Revision tracking records
+ + + +
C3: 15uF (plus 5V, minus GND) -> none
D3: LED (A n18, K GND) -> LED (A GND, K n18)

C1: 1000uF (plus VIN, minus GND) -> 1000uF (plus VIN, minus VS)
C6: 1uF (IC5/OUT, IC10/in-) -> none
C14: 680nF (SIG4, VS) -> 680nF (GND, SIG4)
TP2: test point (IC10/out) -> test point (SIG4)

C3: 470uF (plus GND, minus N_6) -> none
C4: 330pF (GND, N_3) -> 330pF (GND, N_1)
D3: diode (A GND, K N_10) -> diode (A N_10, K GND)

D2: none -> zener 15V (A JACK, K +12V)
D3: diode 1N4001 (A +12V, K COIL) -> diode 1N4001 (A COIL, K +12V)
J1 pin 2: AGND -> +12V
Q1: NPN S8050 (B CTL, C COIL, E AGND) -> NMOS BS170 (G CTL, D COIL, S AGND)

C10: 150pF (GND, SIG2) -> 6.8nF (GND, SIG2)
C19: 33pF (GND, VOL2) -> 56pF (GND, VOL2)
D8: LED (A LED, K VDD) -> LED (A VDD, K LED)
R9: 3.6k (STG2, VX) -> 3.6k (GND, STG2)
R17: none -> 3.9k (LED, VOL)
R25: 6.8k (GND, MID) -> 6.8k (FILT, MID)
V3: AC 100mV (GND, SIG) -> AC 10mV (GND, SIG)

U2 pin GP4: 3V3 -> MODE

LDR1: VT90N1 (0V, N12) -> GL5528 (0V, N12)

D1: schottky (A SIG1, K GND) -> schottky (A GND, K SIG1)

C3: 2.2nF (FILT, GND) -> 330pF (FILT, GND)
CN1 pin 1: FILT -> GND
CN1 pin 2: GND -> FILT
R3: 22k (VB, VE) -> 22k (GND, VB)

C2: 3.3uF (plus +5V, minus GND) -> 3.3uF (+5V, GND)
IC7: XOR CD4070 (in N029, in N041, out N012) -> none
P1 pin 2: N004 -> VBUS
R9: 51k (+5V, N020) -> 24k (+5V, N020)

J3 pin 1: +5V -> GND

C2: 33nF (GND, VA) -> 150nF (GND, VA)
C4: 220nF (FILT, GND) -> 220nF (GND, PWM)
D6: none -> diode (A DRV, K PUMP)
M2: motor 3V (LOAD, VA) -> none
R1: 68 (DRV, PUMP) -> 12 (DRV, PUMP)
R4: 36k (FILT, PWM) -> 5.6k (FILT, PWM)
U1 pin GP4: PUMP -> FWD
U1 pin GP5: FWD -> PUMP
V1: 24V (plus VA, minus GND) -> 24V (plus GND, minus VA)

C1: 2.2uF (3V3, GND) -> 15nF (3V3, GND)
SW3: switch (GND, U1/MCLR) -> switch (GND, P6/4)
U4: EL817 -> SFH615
+ + + +
▶ EXERCISE
Take the line holding "V3: AC 100mV (GND, SIG) -> AC 10mV (GND, SIG)" and all lines after it through the end of the data, and set them down exactly.

▶ PROBLEM SOLUTION
V3: AC 100mV (GND, SIG) -> AC 10mV (GND, SIG)

U2 pin GP4: 3V3 -> MODE

LDR1: VT90N1 (0V, N12) -> GL5528 (0V, N12)

D1: schottky (A SIG1, K GND) -> schottky (A GND, K SIG1)

C3: 2.2nF (FILT, GND) -> 330pF (FILT, GND)
CN1 pin 1: FILT -> GND
CN1 pin 2: GND -> FILT
R3: 22k (VB, VE) -> 22k (GND, VB)

C2: 3.3uF (plus +5V, minus GND) -> 3.3uF (+5V, GND)
IC7: XOR CD4070 (in N029, in N041, out N012) -> none
P1 pin 2: N004 -> VBUS
R9: 51k (+5V, N020) -> 24k (+5V, N020)

J3 pin 1: +5V -> GND

C2: 33nF (GND, VA) -> 150nF (GND, VA)
C4: 220nF (FILT, GND) -> 220nF (GND, PWM)
D6: none -> diode (A DRV, K PUMP)
M2: motor 3V (LOAD, VA) -> none
R1: 68 (DRV, PUMP) -> 12 (DRV, PUMP)
R4: 36k (FILT, PWM) -> 5.6k (FILT, PWM)
U1 pin GP4: PUMP -> FWD
U1 pin GP5: FWD -> PUMP
V1: 24V (plus VA, minus GND) -> 24V (plus GND, minus VA)

C1: 2.2uF (3V3, GND) -> 15nF (3V3, GND)
SW3: switch (GND, U1/MCLR) -> switch (GND, P6/4)
U4: EL817 -> SFH615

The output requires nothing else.